Problem to solve:
Print the rows below word for word, from the first line through the line containing "coordinates (470, 328).", including both.

Material for this exercise:
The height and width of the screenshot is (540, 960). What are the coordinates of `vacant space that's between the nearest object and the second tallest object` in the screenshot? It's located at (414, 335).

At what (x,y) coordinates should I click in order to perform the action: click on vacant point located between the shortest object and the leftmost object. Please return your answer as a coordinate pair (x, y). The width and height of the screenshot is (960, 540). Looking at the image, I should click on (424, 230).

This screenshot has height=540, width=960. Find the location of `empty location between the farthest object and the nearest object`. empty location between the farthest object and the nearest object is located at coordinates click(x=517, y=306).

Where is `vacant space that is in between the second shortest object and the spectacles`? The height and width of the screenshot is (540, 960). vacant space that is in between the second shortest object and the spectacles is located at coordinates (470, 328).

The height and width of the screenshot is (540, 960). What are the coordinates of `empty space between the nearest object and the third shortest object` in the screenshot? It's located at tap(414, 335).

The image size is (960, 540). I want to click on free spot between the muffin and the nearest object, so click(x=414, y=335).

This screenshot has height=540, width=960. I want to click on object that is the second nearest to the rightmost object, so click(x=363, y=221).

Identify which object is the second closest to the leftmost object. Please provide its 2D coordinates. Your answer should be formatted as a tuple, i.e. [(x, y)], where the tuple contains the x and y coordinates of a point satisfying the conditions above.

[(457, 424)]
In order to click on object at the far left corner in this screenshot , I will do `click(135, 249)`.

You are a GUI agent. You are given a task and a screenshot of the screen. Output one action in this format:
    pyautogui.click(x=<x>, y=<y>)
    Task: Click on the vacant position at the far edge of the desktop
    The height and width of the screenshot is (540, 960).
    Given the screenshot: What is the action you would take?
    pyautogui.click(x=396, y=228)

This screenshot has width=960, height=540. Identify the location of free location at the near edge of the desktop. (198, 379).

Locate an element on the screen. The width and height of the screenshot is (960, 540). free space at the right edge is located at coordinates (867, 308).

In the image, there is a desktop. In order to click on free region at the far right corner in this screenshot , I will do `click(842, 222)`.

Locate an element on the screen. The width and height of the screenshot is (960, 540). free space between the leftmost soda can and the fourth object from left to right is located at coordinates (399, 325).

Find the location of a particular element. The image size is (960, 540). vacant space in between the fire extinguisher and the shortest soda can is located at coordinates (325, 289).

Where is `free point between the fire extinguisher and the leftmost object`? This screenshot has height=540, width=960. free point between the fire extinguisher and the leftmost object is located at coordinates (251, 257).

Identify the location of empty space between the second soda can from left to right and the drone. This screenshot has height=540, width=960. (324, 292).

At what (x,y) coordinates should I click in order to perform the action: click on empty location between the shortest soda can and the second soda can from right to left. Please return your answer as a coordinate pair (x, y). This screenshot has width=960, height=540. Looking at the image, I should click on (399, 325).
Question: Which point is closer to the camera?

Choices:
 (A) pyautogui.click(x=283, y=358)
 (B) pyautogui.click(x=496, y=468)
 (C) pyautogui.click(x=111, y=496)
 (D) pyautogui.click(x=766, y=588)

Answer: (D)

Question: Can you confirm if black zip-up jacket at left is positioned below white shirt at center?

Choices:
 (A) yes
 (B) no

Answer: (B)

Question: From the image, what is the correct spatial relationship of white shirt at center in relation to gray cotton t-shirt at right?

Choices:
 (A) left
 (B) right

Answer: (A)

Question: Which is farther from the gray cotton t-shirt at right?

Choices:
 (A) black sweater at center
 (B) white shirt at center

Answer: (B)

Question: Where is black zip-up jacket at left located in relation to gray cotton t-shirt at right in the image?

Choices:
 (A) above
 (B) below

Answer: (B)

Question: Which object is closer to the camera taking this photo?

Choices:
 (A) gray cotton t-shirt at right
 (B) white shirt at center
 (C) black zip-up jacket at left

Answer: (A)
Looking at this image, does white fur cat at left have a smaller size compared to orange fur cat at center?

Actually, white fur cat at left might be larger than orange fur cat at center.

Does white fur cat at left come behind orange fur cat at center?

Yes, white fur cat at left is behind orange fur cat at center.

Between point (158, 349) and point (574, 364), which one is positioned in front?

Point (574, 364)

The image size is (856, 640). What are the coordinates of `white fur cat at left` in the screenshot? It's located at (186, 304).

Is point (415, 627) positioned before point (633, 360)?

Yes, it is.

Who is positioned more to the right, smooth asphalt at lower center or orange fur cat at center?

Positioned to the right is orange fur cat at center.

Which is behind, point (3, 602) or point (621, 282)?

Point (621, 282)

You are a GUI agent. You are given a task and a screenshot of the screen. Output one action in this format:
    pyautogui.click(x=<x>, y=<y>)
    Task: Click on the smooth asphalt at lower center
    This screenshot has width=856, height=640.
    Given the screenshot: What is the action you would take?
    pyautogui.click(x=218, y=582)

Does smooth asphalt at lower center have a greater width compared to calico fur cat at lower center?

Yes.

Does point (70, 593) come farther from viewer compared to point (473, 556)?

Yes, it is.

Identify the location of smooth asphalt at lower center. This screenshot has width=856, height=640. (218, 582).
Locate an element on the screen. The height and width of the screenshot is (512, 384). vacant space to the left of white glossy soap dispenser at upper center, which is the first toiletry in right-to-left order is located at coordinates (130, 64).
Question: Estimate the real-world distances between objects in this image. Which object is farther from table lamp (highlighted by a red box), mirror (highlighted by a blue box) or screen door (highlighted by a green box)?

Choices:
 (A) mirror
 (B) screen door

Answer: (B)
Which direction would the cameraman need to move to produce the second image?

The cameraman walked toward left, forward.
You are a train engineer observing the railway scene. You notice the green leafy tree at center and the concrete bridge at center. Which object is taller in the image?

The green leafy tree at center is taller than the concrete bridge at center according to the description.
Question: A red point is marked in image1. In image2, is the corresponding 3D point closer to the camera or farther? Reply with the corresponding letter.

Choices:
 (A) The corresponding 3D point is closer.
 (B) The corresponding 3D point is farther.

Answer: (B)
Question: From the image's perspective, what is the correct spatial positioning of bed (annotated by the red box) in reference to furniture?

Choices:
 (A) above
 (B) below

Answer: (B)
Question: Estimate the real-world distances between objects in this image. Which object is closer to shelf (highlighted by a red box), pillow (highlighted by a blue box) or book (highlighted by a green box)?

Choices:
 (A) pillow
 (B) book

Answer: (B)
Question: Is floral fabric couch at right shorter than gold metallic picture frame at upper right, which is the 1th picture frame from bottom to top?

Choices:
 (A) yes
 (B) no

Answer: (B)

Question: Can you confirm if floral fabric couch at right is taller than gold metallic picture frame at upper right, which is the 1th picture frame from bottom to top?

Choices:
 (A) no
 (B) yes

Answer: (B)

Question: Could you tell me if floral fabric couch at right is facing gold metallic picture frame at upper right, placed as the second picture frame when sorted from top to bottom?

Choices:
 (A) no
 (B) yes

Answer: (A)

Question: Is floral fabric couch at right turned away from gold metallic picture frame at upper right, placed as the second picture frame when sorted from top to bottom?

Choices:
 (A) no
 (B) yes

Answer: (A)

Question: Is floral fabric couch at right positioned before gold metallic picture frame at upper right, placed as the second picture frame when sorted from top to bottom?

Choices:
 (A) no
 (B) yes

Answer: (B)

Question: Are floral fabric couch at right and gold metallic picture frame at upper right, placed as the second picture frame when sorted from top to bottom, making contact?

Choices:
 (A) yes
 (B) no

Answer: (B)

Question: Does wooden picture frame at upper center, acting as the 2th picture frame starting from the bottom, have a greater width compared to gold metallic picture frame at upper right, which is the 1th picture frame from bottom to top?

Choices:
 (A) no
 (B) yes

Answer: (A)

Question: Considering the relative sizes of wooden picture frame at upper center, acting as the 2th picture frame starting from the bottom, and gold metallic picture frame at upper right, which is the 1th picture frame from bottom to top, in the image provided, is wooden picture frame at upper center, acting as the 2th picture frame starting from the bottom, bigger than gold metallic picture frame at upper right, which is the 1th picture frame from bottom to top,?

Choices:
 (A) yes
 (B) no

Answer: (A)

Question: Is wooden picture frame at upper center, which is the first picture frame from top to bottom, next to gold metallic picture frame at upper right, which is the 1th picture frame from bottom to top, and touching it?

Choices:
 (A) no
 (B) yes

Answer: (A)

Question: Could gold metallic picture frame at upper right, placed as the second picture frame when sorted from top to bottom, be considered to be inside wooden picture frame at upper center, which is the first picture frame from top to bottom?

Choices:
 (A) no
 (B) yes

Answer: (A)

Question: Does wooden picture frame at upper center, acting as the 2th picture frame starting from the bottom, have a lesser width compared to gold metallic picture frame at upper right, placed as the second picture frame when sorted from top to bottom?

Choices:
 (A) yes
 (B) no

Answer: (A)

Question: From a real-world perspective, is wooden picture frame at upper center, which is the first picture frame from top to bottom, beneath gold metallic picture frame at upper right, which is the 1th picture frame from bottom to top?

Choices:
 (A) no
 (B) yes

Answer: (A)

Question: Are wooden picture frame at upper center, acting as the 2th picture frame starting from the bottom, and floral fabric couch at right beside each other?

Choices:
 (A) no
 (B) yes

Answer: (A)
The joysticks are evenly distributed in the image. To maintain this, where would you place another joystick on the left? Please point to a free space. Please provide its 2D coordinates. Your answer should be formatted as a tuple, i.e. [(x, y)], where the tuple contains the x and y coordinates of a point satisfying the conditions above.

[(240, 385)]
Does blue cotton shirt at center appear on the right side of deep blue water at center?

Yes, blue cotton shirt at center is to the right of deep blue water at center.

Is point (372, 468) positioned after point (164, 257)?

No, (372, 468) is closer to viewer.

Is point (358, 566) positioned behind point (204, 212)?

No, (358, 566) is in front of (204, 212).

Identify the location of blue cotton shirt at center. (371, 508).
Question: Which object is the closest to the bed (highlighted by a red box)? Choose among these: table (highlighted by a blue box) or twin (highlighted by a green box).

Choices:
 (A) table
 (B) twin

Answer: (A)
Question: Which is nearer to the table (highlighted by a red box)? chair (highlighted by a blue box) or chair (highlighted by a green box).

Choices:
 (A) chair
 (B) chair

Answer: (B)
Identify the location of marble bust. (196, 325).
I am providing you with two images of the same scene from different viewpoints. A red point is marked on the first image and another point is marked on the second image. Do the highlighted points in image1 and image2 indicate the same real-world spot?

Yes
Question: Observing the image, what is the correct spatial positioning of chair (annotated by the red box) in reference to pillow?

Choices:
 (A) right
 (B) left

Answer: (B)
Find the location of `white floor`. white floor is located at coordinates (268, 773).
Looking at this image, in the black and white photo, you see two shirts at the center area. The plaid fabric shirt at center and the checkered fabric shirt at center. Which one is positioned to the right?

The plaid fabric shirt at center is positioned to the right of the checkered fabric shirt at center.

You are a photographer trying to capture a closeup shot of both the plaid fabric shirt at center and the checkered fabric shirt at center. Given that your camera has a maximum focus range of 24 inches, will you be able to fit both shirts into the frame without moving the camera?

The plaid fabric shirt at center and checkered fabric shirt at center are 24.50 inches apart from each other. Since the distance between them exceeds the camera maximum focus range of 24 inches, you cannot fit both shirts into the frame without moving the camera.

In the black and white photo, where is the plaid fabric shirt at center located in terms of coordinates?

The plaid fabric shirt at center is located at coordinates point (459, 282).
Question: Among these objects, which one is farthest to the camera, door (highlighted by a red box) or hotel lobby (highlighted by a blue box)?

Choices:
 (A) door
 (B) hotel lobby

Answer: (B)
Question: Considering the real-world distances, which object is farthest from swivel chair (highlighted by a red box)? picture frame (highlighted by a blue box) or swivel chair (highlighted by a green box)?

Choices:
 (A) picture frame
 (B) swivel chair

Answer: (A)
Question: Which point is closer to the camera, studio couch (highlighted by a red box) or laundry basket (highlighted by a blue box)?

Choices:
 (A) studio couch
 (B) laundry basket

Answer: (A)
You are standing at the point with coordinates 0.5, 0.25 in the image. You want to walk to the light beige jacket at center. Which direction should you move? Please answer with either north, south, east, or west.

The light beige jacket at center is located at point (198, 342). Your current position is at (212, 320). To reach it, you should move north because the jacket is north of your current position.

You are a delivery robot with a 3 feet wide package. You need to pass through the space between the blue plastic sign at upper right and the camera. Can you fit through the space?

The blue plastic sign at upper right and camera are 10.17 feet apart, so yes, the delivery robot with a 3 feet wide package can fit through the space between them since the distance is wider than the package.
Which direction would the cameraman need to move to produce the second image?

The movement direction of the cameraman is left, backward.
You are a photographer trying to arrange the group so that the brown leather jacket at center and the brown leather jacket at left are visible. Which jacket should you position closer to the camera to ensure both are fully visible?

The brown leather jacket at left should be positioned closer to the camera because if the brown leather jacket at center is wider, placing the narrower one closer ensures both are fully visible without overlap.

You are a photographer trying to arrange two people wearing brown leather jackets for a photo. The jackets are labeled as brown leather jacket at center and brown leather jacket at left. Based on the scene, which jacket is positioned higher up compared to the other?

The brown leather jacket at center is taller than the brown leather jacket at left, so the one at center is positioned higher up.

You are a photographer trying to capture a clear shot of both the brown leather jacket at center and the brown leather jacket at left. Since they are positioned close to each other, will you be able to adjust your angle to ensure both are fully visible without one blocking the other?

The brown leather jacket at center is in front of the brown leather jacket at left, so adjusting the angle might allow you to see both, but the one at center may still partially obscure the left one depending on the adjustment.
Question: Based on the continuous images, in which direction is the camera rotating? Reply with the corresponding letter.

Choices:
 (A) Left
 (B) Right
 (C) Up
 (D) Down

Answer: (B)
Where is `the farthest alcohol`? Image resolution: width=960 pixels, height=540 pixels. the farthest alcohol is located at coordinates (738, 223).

Full output:
The height and width of the screenshot is (540, 960). What are the coordinates of `vacant space that's between the nearest object and the second tallest object` in the screenshot? It's located at (414, 335).

At what (x,y) coordinates should I click in order to perform the action: click on vacant point located between the shortest object and the leftmost object. Please return your answer as a coordinate pair (x, y). The width and height of the screenshot is (960, 540). Looking at the image, I should click on (424, 230).

This screenshot has height=540, width=960. Find the location of `empty location between the farthest object and the nearest object`. empty location between the farthest object and the nearest object is located at coordinates click(x=517, y=306).

Where is `vacant space that is in between the second shortest object and the spectacles`? The height and width of the screenshot is (540, 960). vacant space that is in between the second shortest object and the spectacles is located at coordinates (470, 328).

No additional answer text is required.